• **BRIEF**: Reproduce word for word every line in the items below, from the line containing "blue diamond: moved 24 px right, 3 px up" down to the line containing "gray circle: moved 36 px right, 19 px up", with both of those lines included. Omit the pictures.

• **INFORMATION SHOWN**:
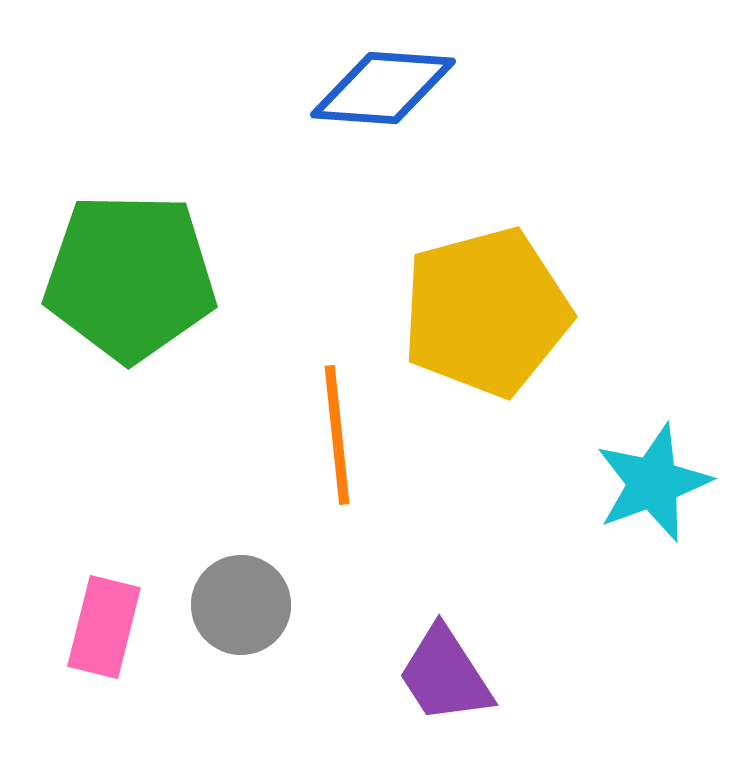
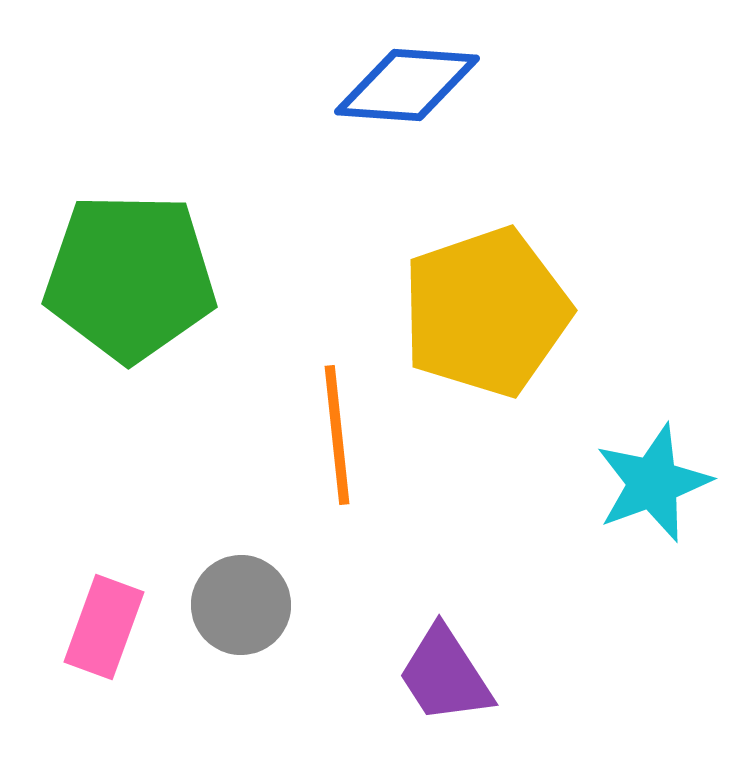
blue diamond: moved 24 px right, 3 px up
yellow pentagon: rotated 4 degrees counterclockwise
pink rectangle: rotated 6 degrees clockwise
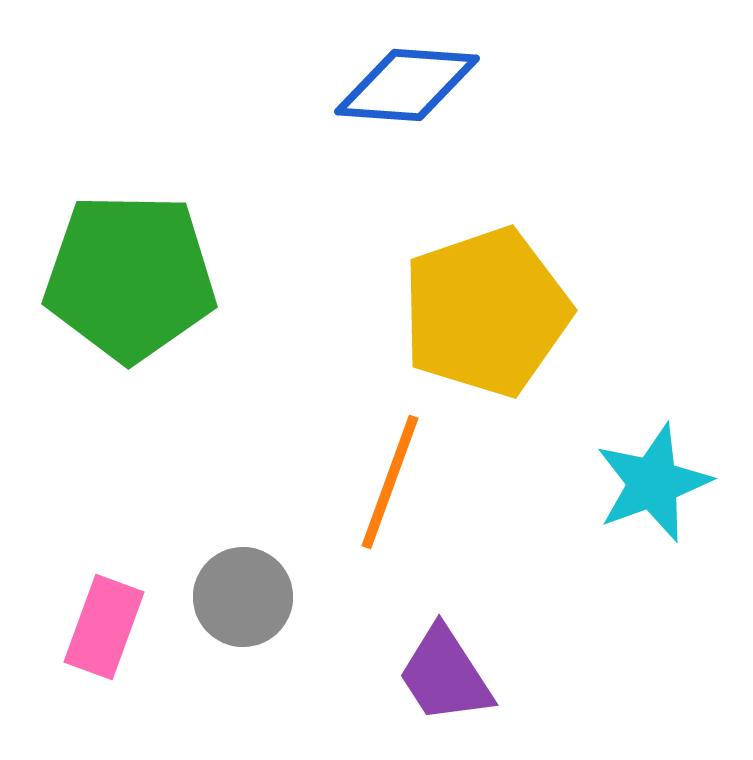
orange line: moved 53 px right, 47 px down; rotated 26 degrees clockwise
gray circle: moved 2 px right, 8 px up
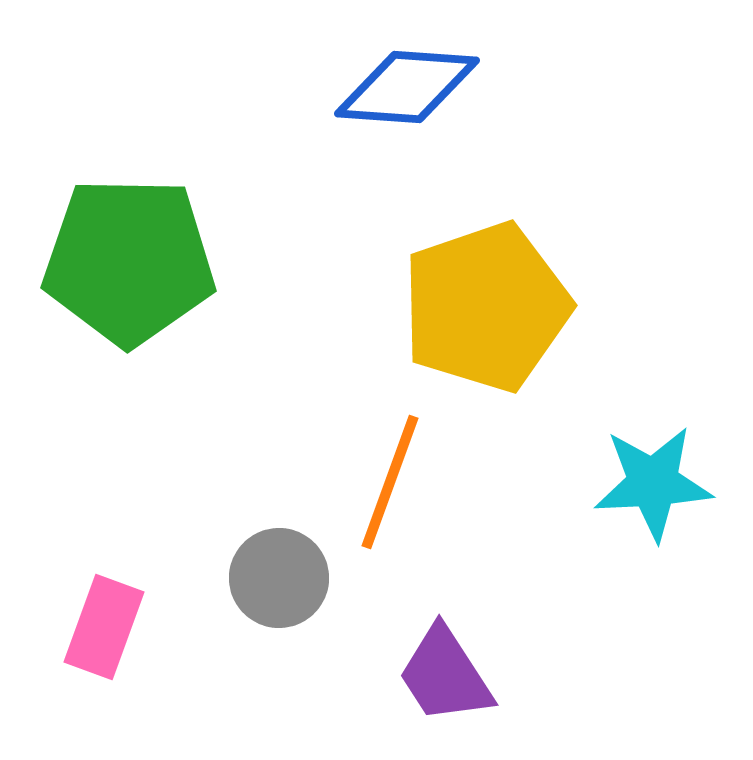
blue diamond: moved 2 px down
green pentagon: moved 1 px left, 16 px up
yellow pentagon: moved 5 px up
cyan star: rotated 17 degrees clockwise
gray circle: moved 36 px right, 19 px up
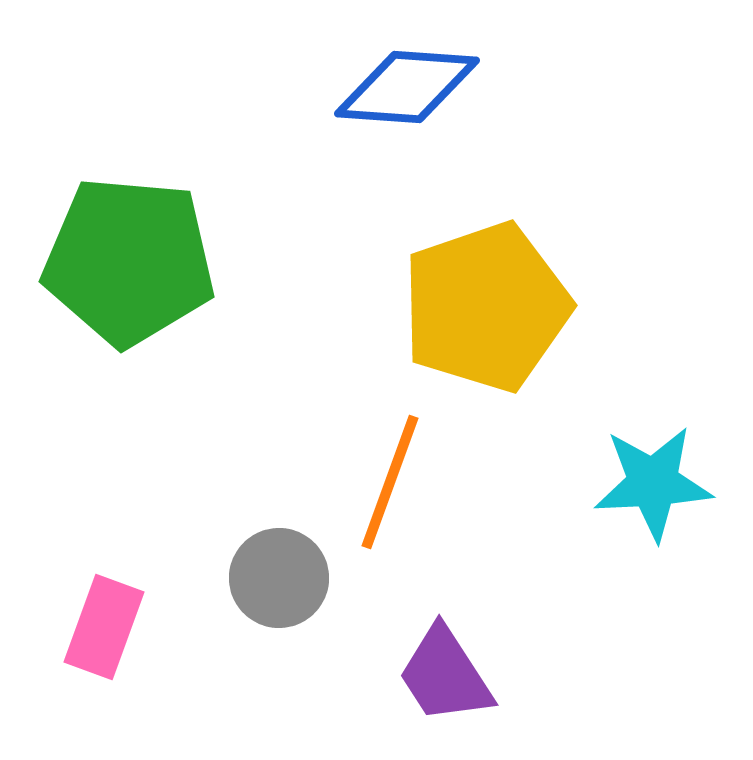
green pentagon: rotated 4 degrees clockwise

...

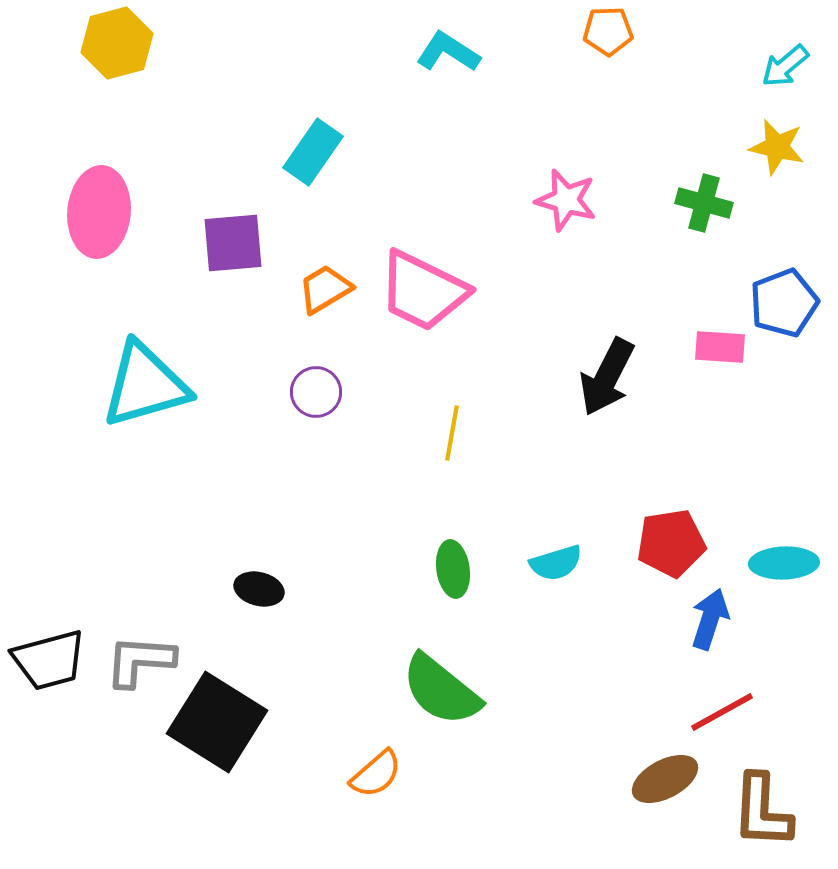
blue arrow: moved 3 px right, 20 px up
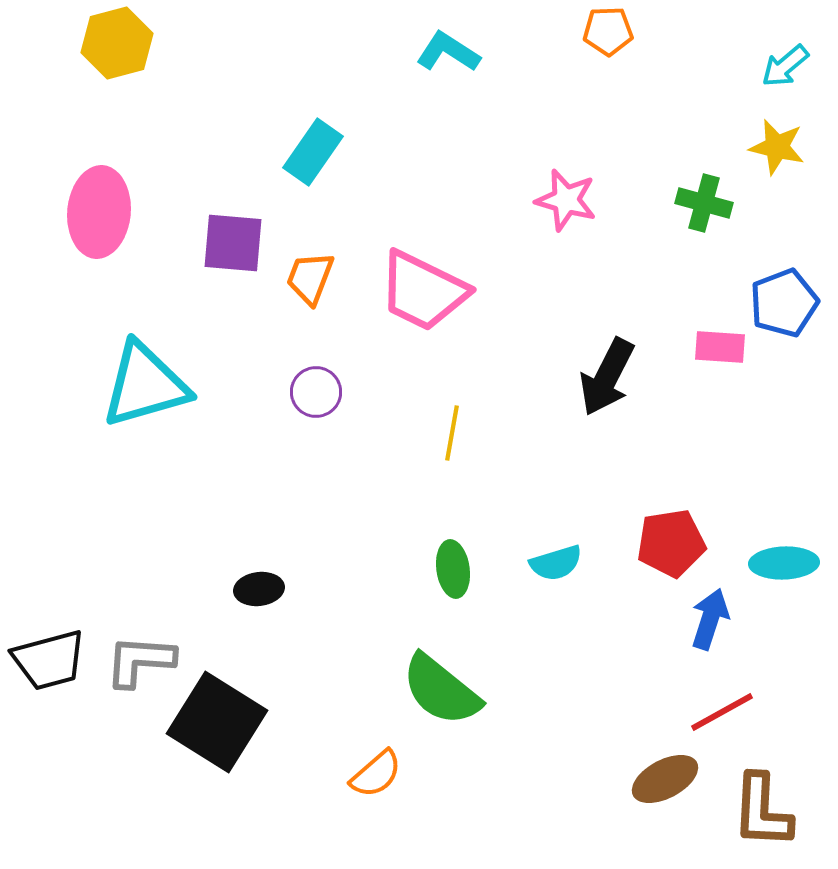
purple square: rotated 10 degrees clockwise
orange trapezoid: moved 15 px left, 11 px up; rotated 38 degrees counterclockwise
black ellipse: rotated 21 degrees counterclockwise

• **RESPONSE**:
blue diamond: moved 24 px right, 3 px up
yellow pentagon: rotated 4 degrees counterclockwise
pink rectangle: rotated 6 degrees clockwise
orange line: moved 53 px right, 47 px down; rotated 26 degrees clockwise
gray circle: moved 2 px right, 8 px up
blue diamond: moved 2 px down
green pentagon: moved 1 px left, 16 px up
yellow pentagon: moved 5 px up
cyan star: rotated 17 degrees clockwise
gray circle: moved 36 px right, 19 px up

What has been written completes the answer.